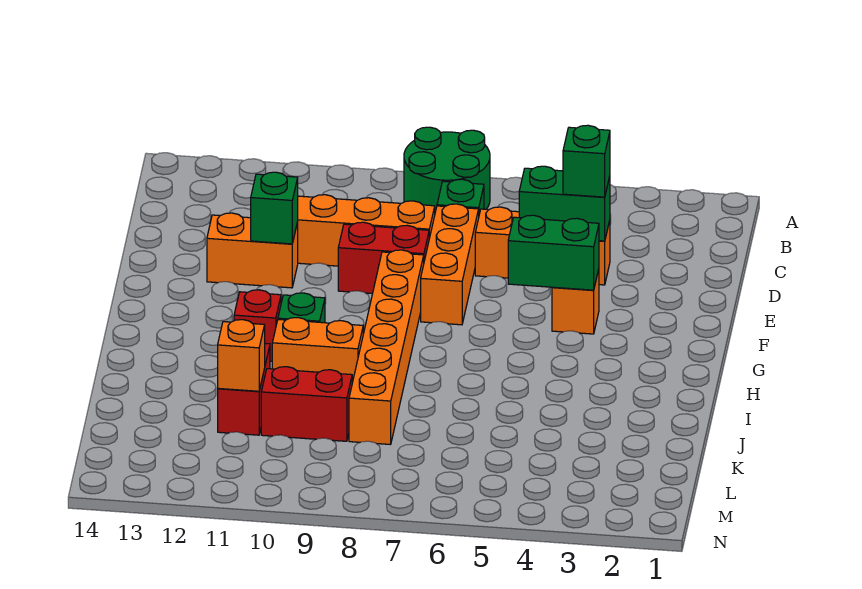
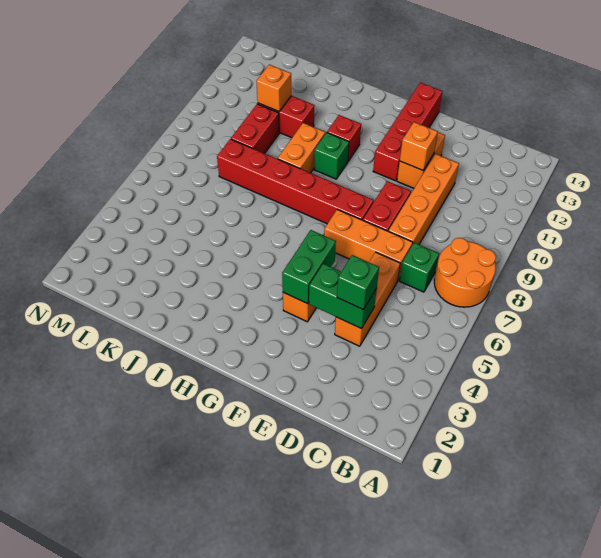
green round brick A7:B8 level 1 -> orange round brick A7:B8 level 1
green brick D4:D5 level 2 -> green brick D4:E4 level 2
green brick E11 level 2 -> orange brick E11 level 2
orange brick F8:K8 level 1 -> red brick F8:K8 level 1
none -> red brick F11:F14 level 1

• What needs to be done: Read through the lines above and collect those that contain the string "green".

• Exercise output:
green round brick A7:B8 level 1 -> orange round brick A7:B8 level 1
green brick D4:D5 level 2 -> green brick D4:E4 level 2
green brick E11 level 2 -> orange brick E11 level 2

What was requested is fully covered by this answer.